### Dataset
========================

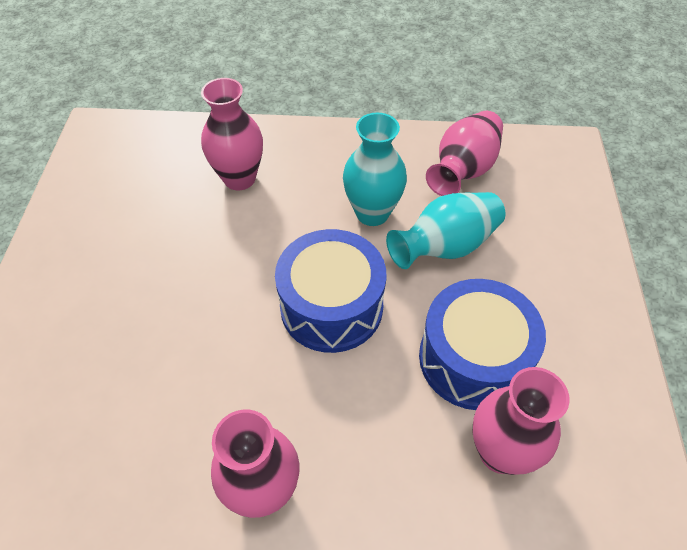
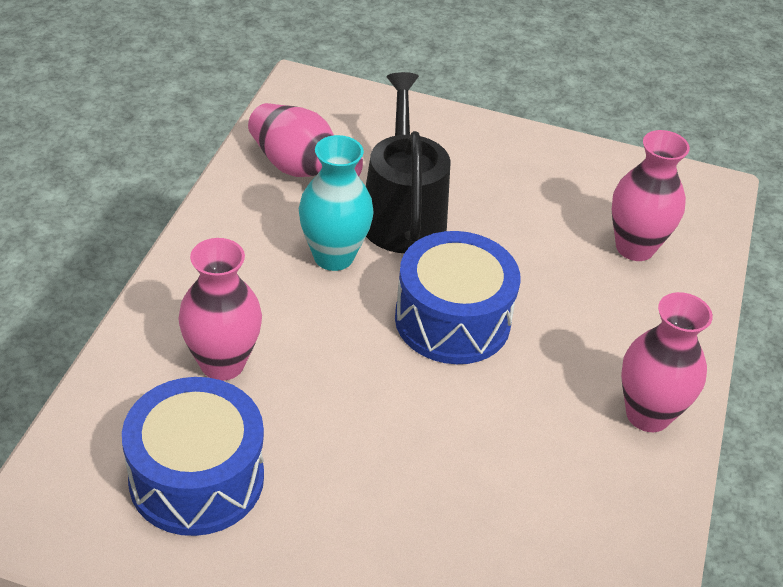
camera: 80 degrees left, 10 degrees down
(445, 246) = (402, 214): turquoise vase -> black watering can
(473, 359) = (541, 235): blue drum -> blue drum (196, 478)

========================

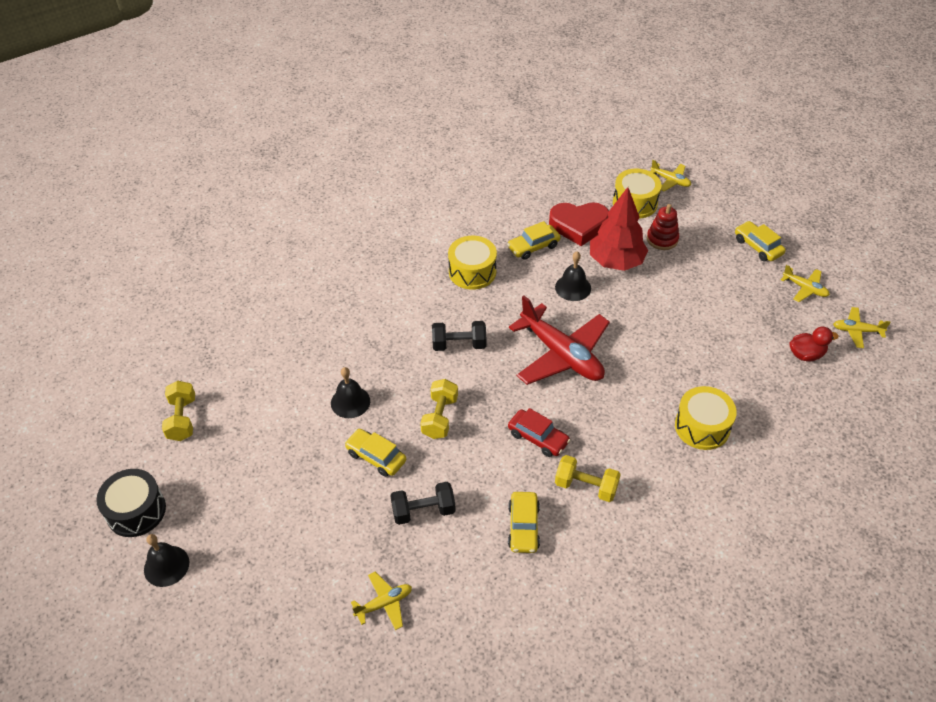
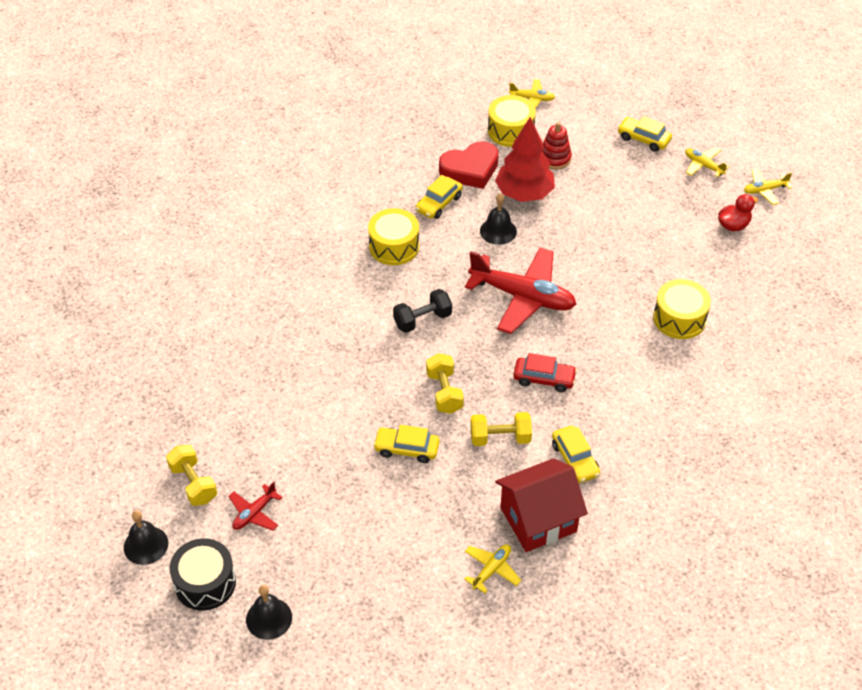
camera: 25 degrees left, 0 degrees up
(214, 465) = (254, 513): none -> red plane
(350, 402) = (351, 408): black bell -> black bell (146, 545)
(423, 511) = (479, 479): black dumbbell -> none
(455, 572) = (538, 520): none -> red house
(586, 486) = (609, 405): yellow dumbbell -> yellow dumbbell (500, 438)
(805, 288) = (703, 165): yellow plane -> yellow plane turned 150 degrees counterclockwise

========================

### What is being asked
Repeat exactly the lines above from the one with "(455, 572) = (538, 520): none -> red house" up to and including the one with "(805, 288) = (703, 165): yellow". No other line belongs in the reply.

### Answer to this exercise
(455, 572) = (538, 520): none -> red house
(586, 486) = (609, 405): yellow dumbbell -> yellow dumbbell (500, 438)
(805, 288) = (703, 165): yellow plane -> yellow plane turned 150 degrees counterclockwise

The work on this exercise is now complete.